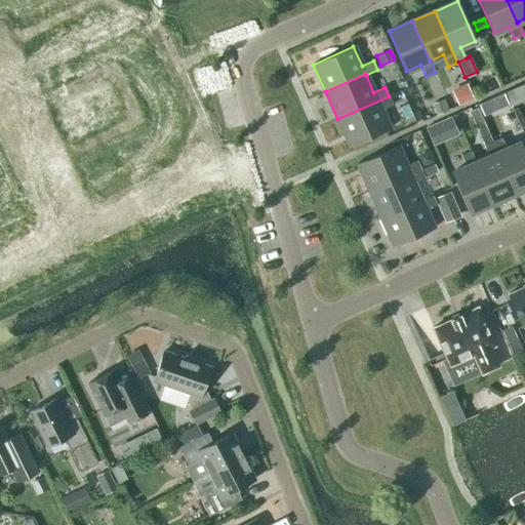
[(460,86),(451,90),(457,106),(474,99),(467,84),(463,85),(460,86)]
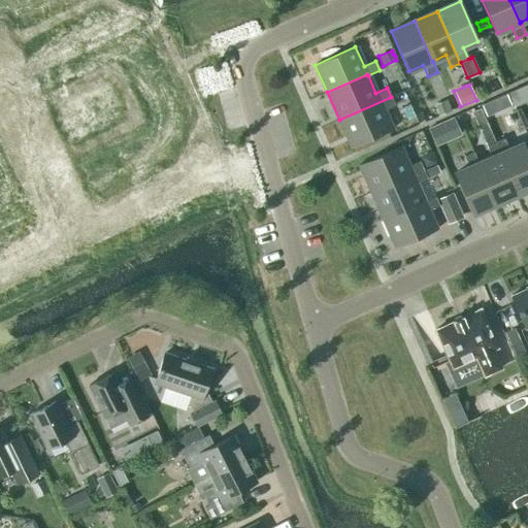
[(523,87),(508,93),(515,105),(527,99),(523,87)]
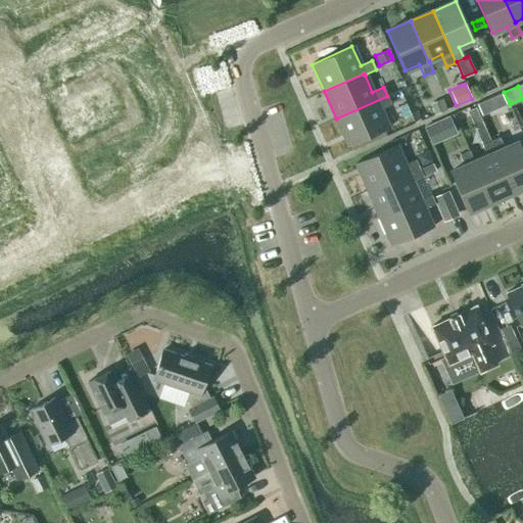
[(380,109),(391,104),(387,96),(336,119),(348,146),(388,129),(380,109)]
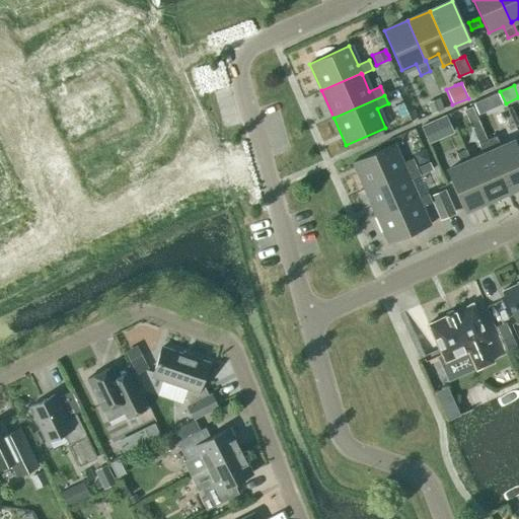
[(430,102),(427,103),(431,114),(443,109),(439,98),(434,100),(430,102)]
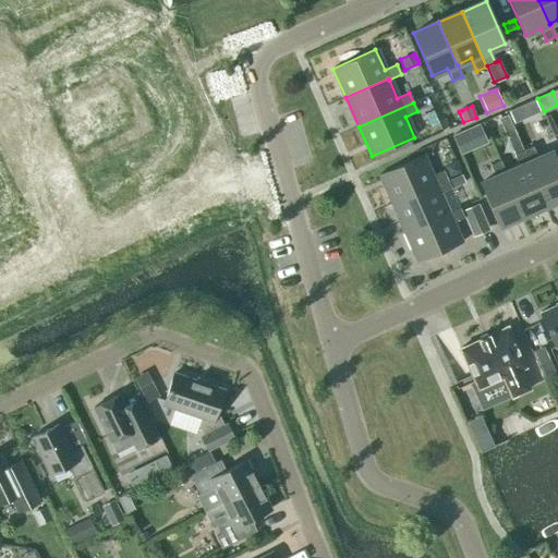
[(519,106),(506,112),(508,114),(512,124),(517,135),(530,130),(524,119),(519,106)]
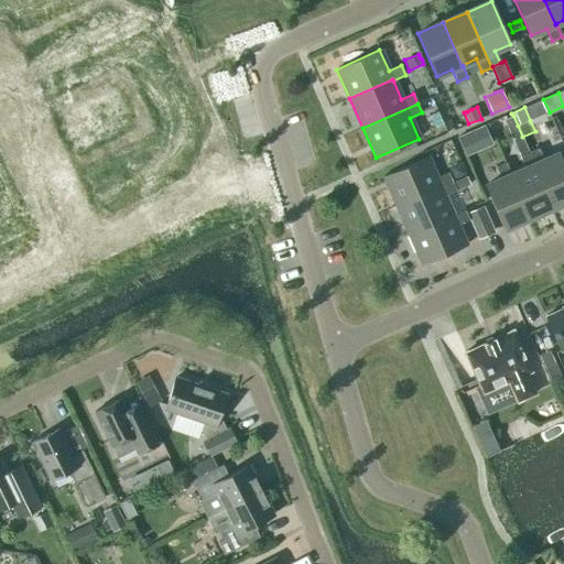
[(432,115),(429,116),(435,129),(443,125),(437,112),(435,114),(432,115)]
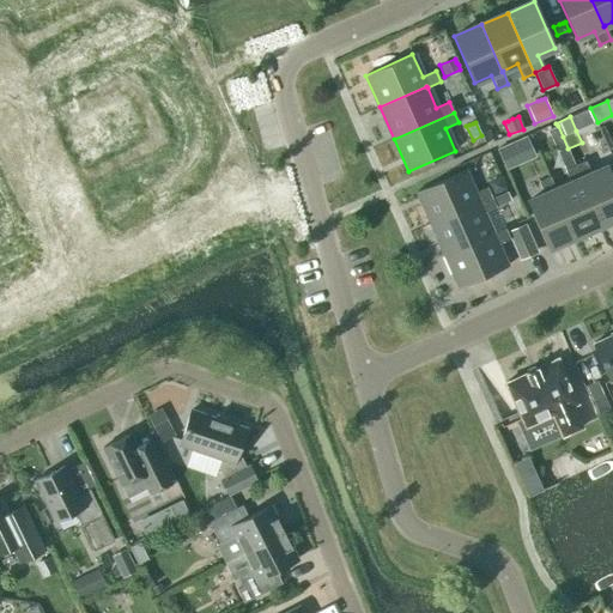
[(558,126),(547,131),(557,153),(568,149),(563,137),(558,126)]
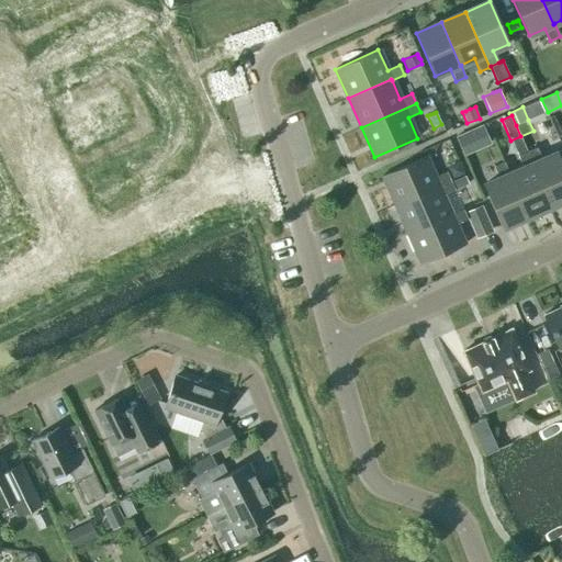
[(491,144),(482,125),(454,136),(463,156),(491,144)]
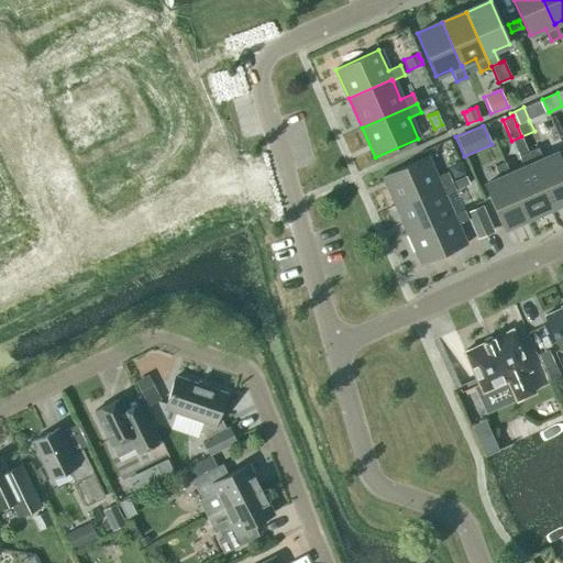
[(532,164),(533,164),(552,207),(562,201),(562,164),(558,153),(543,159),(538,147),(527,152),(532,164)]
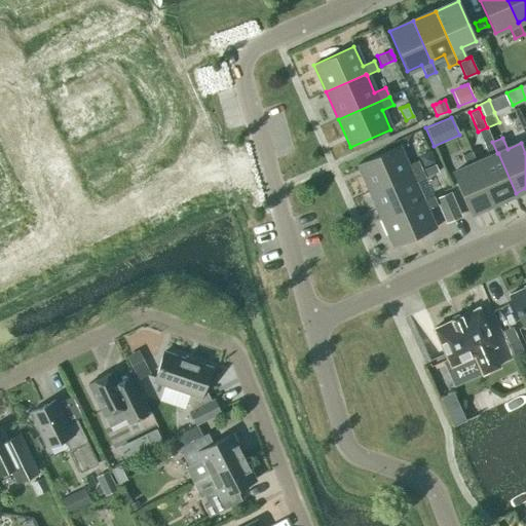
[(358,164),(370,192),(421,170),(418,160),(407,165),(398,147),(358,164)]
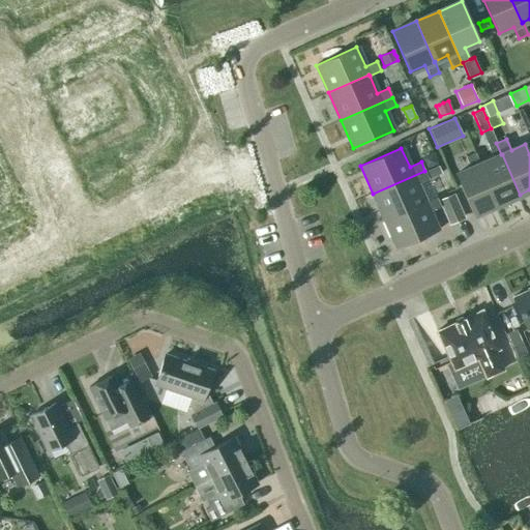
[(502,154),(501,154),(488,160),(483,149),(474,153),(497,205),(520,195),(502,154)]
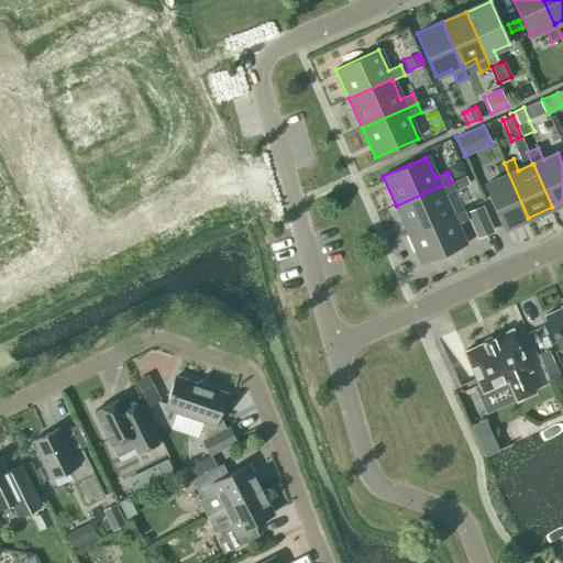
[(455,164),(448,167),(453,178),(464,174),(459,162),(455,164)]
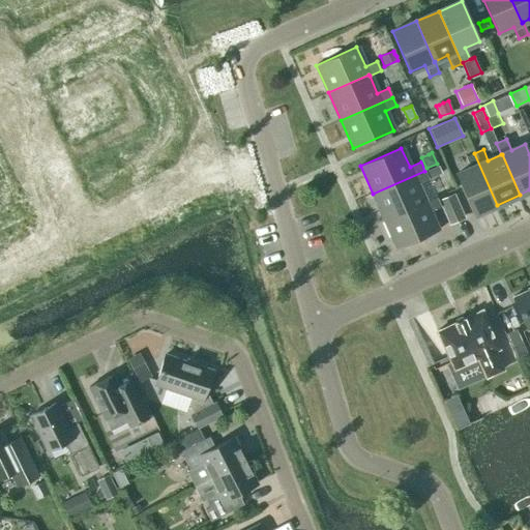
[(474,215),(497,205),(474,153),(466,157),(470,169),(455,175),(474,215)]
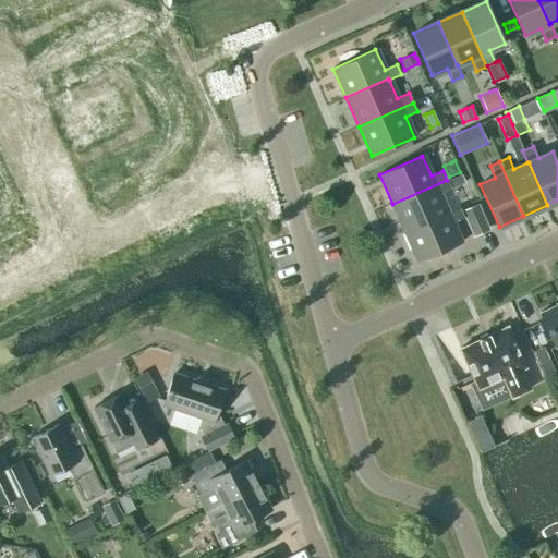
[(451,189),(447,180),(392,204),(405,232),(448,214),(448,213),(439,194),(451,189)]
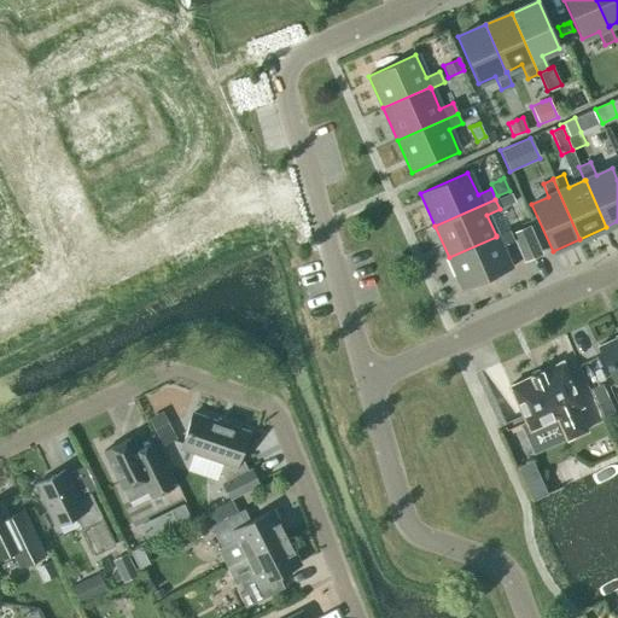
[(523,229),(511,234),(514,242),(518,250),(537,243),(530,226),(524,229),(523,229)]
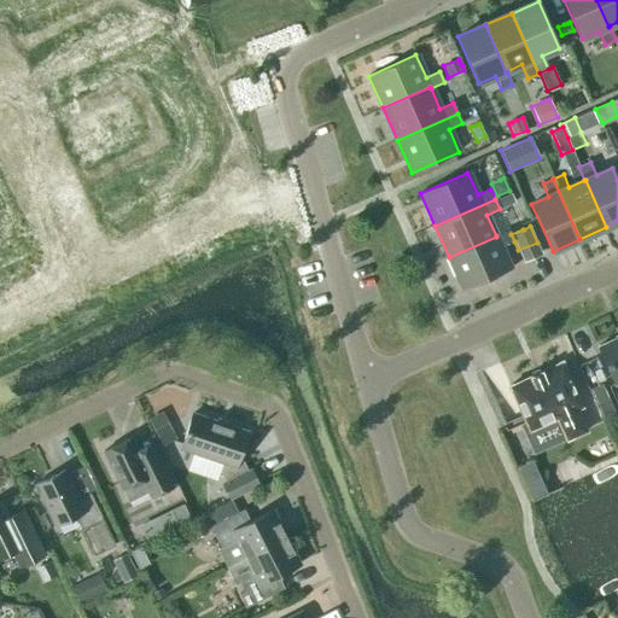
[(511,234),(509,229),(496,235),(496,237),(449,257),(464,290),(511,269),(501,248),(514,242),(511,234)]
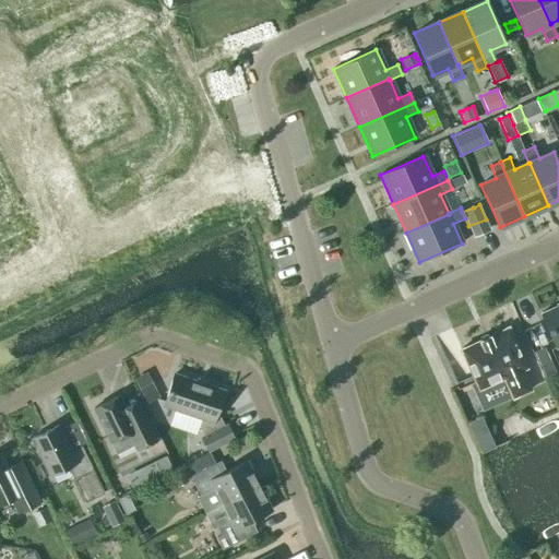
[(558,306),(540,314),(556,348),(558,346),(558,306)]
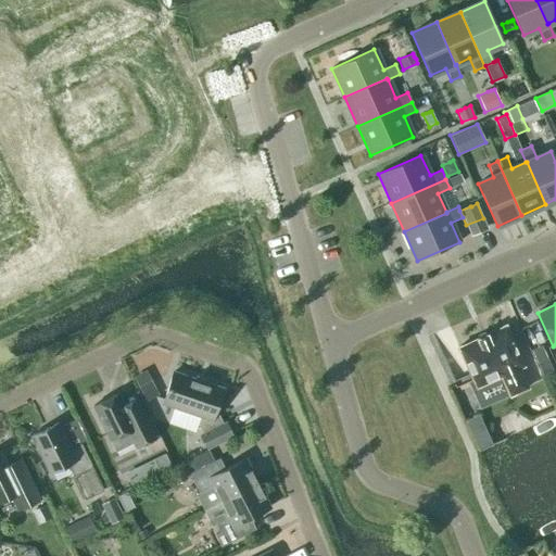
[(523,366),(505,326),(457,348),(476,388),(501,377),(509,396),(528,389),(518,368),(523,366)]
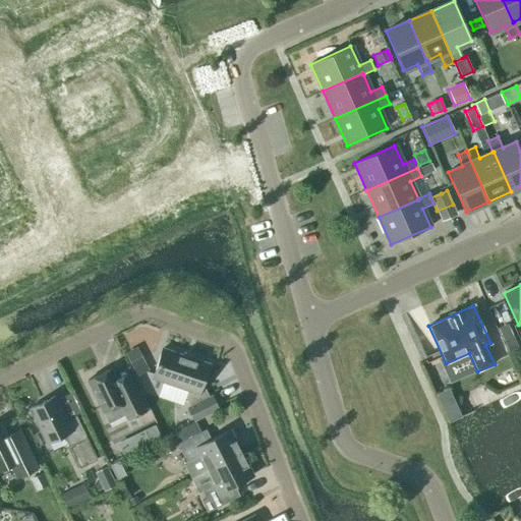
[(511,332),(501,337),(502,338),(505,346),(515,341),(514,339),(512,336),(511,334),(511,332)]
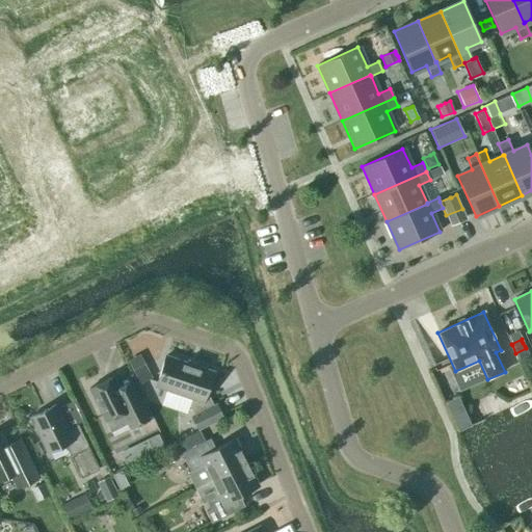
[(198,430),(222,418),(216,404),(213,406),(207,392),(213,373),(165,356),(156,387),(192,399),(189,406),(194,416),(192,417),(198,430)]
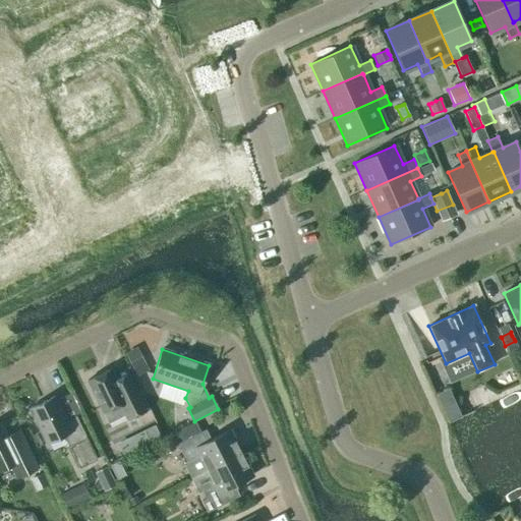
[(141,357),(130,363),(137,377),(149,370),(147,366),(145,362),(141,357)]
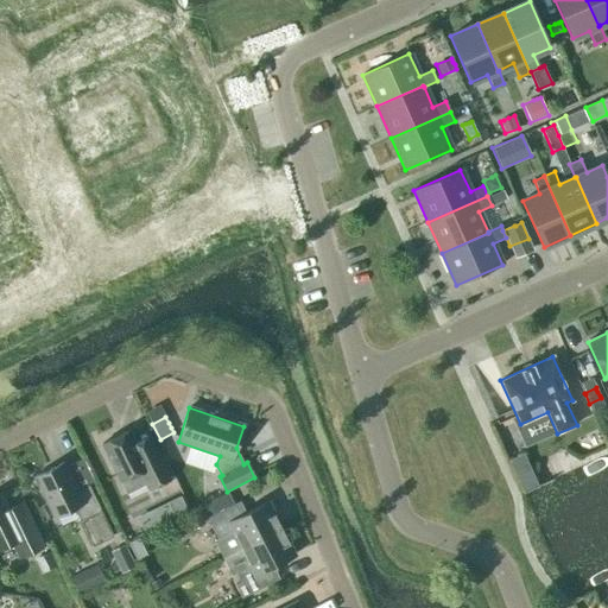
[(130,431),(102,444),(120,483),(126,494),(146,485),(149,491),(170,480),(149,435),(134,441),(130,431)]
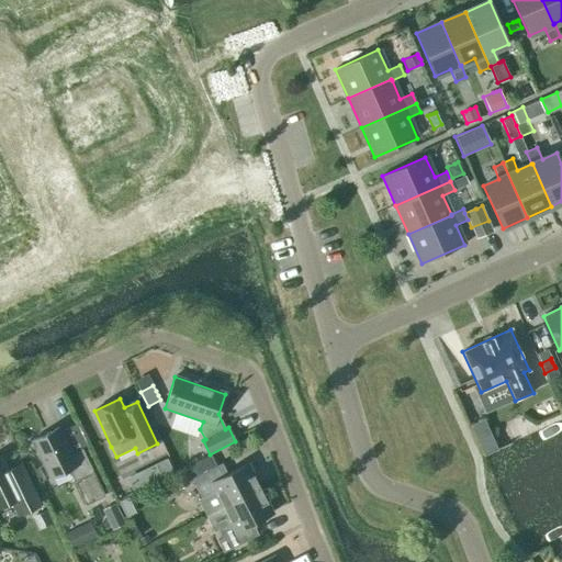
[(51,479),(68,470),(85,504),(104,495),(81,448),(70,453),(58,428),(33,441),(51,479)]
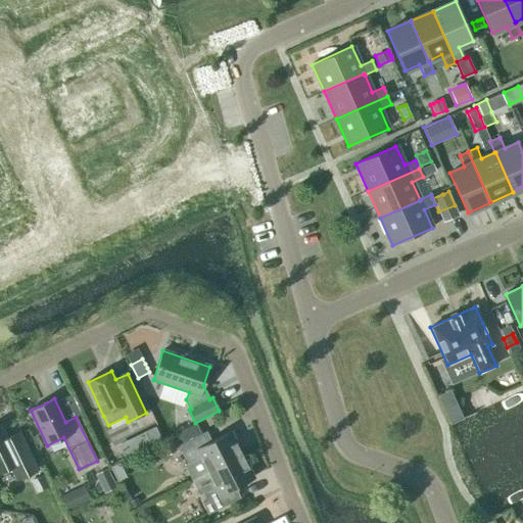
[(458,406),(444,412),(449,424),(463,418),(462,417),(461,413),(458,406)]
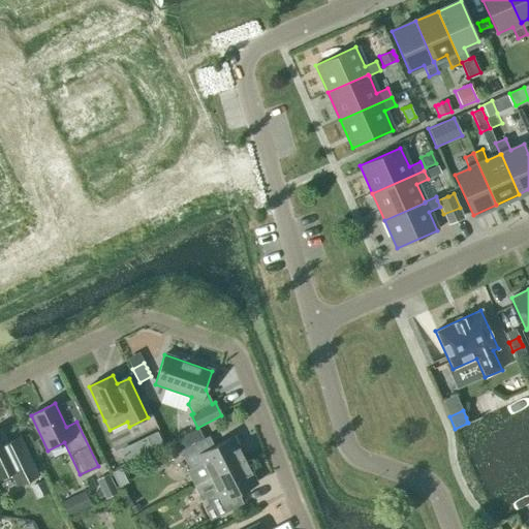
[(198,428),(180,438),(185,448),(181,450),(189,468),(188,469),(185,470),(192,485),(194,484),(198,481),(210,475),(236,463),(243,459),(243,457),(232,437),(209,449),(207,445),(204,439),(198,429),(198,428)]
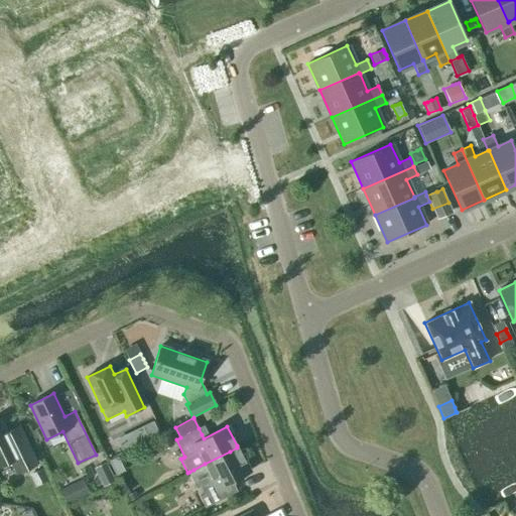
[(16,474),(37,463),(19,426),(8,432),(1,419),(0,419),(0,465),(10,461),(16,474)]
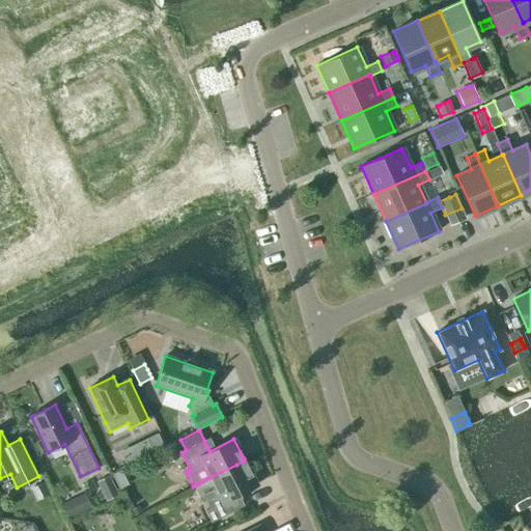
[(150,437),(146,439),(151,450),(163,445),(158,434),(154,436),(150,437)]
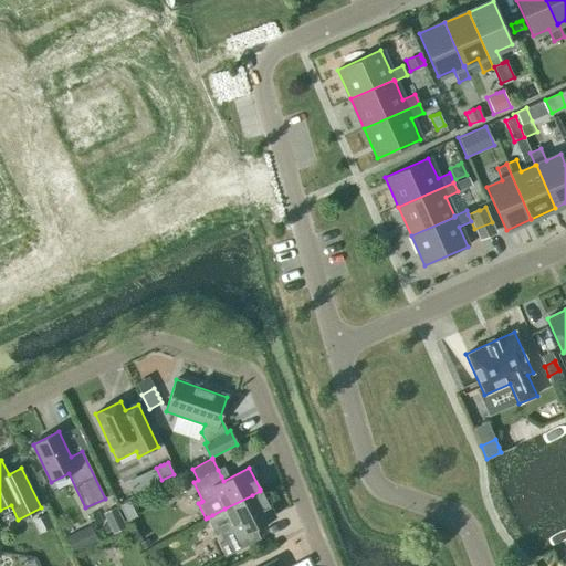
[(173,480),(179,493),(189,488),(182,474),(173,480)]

────────

→ **TO DO**: Reproduce the whole listing verbatim and keep all pictures out of it.

→ **RESULT BELOW**:
[(460,86),(451,90),(457,106),(474,99),(467,84),(463,85),(460,86)]
[(523,87),(508,93),(515,105),(527,99),(523,87)]
[(380,109),(391,104),(387,96),(336,119),(348,146),(388,129),(380,109)]
[(430,102),(427,103),(431,114),(443,109),(439,98),(434,100),(430,102)]
[(519,106),(506,112),(508,114),(512,124),(517,135),(530,130),(524,119),(519,106)]
[(432,115),(429,116),(435,129),(443,125),(437,112),(435,114),(432,115)]
[(558,126),(547,131),(557,153),(568,149),(563,137),(558,126)]
[(491,144),(482,125),(454,136),(463,156),(491,144)]
[(532,164),(533,164),(552,207),(562,201),(562,164),(558,153),(543,159),(538,147),(527,152),(532,164)]
[(358,164),(370,192),(421,170),(418,160),(407,165),(398,147),(358,164)]
[(502,154),(501,154),(488,160),(483,149),(474,153),(497,205),(520,195),(502,154)]
[(455,164),(448,167),(453,178),(464,174),(459,162),(455,164)]
[(474,215),(497,205),(474,153),(466,157),(470,169),(455,175),(474,215)]
[(451,189),(447,180),(392,204),(405,232),(448,214),(448,213),(439,194),(451,189)]
[(523,229),(511,234),(514,242),(518,250),(537,243),(530,226),(524,229),(523,229)]
[(511,234),(509,229),(496,235),(496,237),(449,257),(464,290),(511,269),(501,248),(514,242),(511,234)]
[(558,306),(540,314),(556,348),(558,346),(558,306)]
[(523,366),(505,326),(457,348),(476,388),(501,377),(509,396),(528,389),(518,368),(523,366)]
[(511,332),(501,337),(502,338),(505,346),(515,341),(514,339),(512,336),(511,334),(511,332)]
[(198,430),(222,418),(216,404),(213,406),(207,392),(213,373),(165,356),(156,387),(192,399),(189,406),(194,416),(192,417),(198,430)]
[(141,357),(130,363),(137,377),(149,370),(147,366),(145,362),(141,357)]
[(130,431),(102,444),(120,483),(126,494),(146,485),(149,491),(170,480),(149,435),(134,441),(130,431)]
[(51,479),(68,470),(85,504),(104,495),(81,448),(70,453),(58,428),(33,441),(51,479)]
[(458,406),(444,412),(449,424),(463,418),(462,417),(461,413),(458,406)]
[(198,428),(180,438),(185,448),(181,450),(189,468),(188,469),(185,470),(192,485),(194,484),(198,481),(210,475),(236,463),(243,459),(243,457),(232,437),(209,449),(207,445),(204,439),(198,429),(198,428)]
[(16,474),(37,463),(19,426),(8,432),(1,419),(0,419),(0,465),(10,461),(16,474)]
[(150,437),(146,439),(151,450),(163,445),(158,434),(154,436),(150,437)]
[(173,480),(179,493),(189,488),(182,474),(173,480)]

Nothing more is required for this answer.